*** Opening Dataset section ***
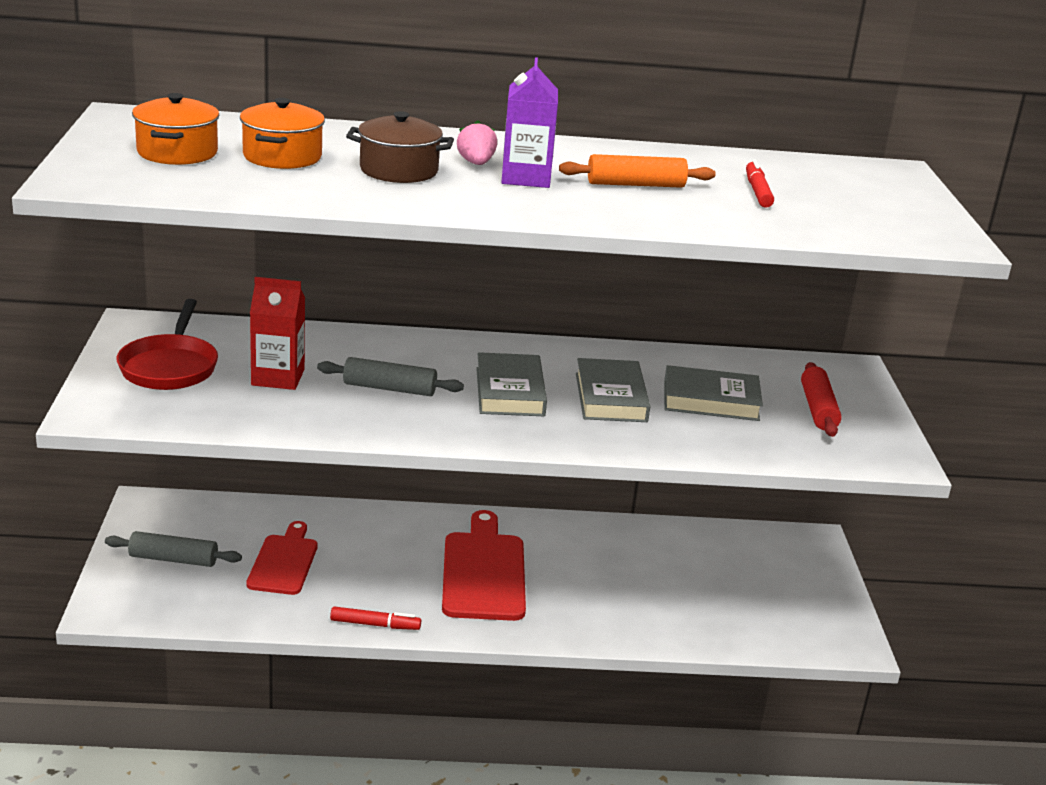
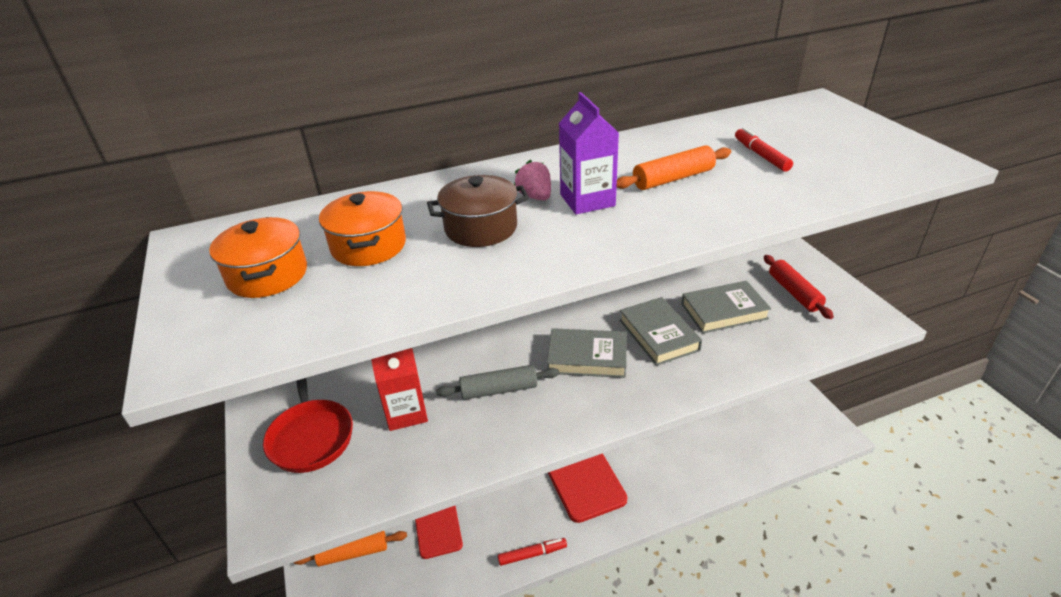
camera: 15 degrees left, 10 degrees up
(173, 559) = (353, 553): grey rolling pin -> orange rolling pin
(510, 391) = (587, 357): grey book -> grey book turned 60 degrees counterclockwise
*** Closing Dataset section ***
Instructions for the task: The count of lines above that contain "degrees" is all that should be given.

Worked solution: 2